- _ASSIGNMENT_
Copy task. Retype the whole listing exactly, omitting any picture in it.

======== RECORDS FOR THIS EXERCISE ========

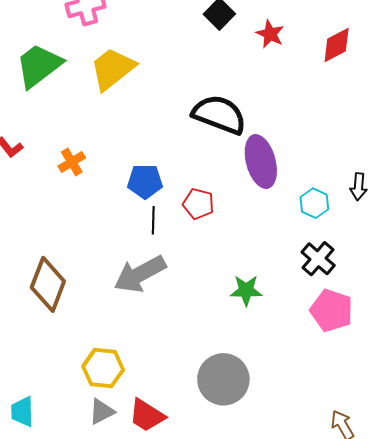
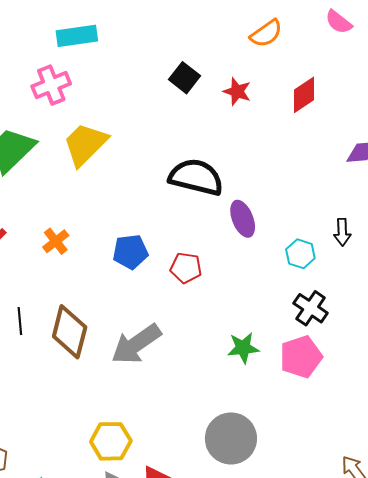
purple ellipse: (261, 162) -> (243, 219), size x0.7
black line: (153, 220) -> (20, 321), moved
brown diamond: (48, 284) -> (70, 332), moved
pink pentagon: (331, 311) -> (301, 357), moved, turned -30

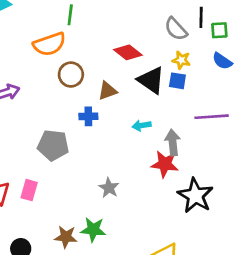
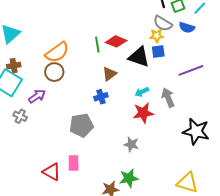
green line: (70, 15) -> (97, 45), moved
gray semicircle: (176, 29) -> (163, 23), moved
brown circle: (71, 75) -> (54, 72), moved
red star: (165, 164) -> (143, 113), moved

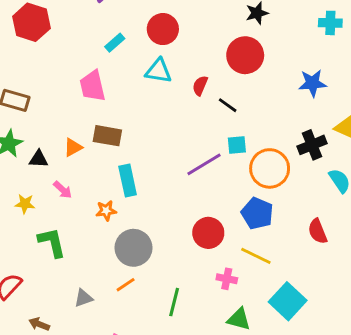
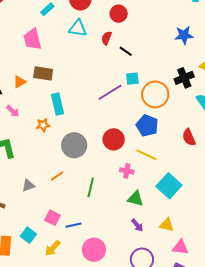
red circle: (245, 55) -> (119, 14), moved, size x0.7
gray circle: (134, 248) -> (74, 145), moved

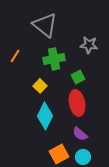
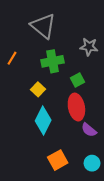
purple semicircle: (80, 134) -> (89, 130), moved
cyan circle: (83, 157) -> (92, 163), moved

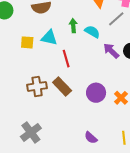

========

- _TASK RESULT_
purple ellipse: (261, 162) -> (243, 219), size x0.7
black line: (153, 220) -> (20, 321), moved
brown diamond: (48, 284) -> (70, 332), moved
pink pentagon: (331, 311) -> (301, 357), moved, turned -30

green line: (70, 15) -> (97, 45), moved
gray semicircle: (176, 29) -> (163, 23), moved
brown circle: (71, 75) -> (54, 72), moved
red star: (165, 164) -> (143, 113), moved

red circle: (245, 55) -> (119, 14), moved, size x0.7
gray circle: (134, 248) -> (74, 145), moved

purple semicircle: (80, 134) -> (89, 130), moved
cyan circle: (83, 157) -> (92, 163), moved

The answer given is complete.